Records to use:
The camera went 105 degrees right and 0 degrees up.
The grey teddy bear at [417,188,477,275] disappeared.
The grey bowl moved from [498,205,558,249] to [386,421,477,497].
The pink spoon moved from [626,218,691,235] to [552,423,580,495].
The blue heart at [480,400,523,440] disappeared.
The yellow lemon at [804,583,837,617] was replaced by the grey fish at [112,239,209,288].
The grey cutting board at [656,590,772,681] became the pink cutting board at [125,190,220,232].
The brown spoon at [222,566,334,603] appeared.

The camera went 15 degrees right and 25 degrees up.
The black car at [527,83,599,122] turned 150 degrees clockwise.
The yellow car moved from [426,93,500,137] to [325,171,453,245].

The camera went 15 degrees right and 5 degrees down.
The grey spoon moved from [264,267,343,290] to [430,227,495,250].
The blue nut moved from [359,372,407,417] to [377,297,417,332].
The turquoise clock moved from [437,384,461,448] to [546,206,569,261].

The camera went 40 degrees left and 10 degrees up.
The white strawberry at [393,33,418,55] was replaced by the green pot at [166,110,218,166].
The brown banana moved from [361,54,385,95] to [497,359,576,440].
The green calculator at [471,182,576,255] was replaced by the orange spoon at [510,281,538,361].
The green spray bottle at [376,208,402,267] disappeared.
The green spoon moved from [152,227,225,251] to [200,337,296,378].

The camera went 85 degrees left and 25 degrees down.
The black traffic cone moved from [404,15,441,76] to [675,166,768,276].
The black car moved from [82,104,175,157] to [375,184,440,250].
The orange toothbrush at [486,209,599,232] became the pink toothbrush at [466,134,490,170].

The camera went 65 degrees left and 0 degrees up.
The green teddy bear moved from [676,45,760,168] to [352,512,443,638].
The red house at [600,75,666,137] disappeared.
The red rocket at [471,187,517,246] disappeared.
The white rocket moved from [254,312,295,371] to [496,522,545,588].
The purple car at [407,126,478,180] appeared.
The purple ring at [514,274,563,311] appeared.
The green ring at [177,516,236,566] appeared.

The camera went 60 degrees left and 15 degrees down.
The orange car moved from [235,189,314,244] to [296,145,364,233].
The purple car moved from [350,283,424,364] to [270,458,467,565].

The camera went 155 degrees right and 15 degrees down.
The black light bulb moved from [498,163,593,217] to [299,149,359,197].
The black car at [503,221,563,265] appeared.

Exercise description: In the records above, find the line with "The yellow lemon"; write out exactly that line and each one after it, stopping after the line with "The grey cutting".

Response box:
The yellow lemon at [804,583,837,617] was replaced by the grey fish at [112,239,209,288].
The grey cutting board at [656,590,772,681] became the pink cutting board at [125,190,220,232].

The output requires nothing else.